**Try it:** Skipping each picture, output the entries exactly as they stand below.

Collected data
* * *

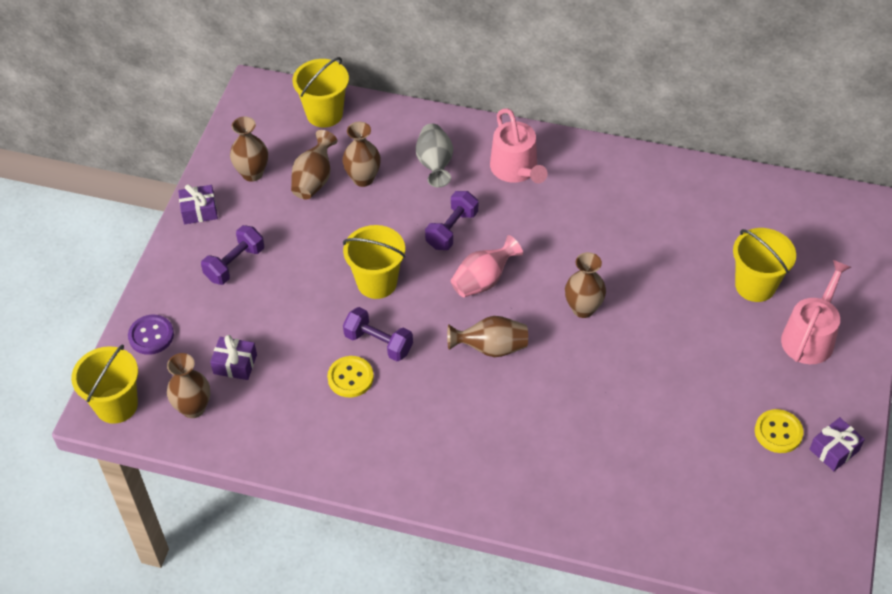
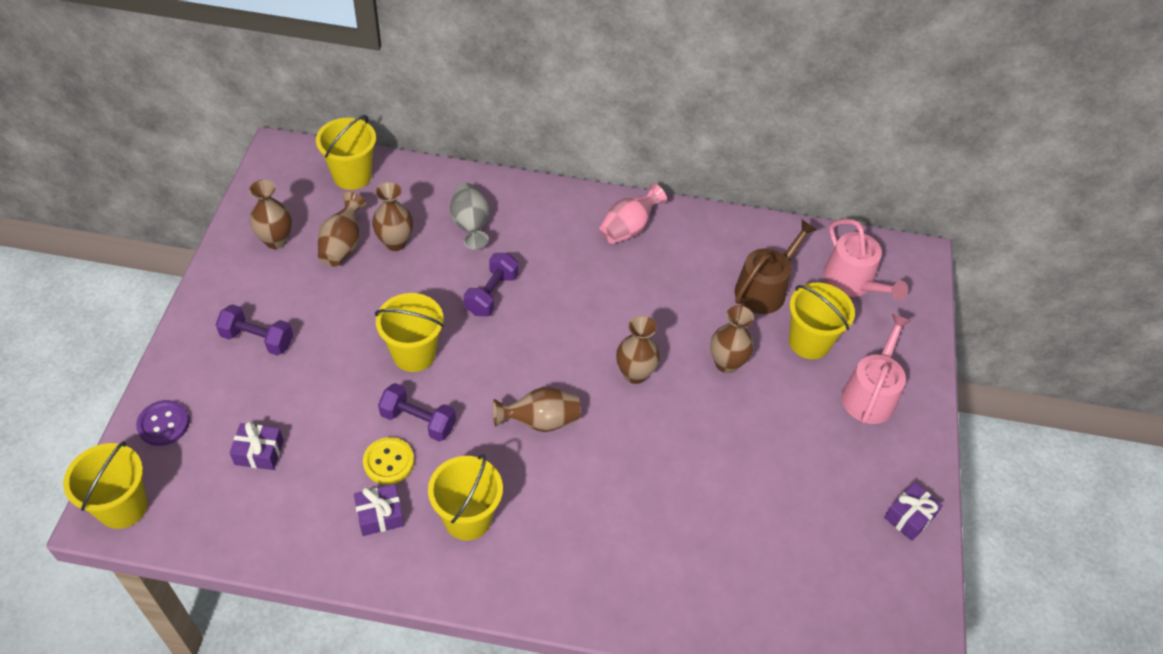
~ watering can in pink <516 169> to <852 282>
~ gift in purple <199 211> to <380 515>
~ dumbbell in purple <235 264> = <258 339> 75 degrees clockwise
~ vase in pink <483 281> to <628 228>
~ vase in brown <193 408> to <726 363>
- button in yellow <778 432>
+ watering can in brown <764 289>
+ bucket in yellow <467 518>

* * *

**Task result:**
~ watering can in pink <516 169> to <852 282>
~ gift in purple <199 211> to <380 515>
~ dumbbell in purple <235 264> = <258 339> 75 degrees clockwise
~ vase in pink <483 281> to <628 228>
~ vase in brown <193 408> to <726 363>
- button in yellow <778 432>
+ watering can in brown <764 289>
+ bucket in yellow <467 518>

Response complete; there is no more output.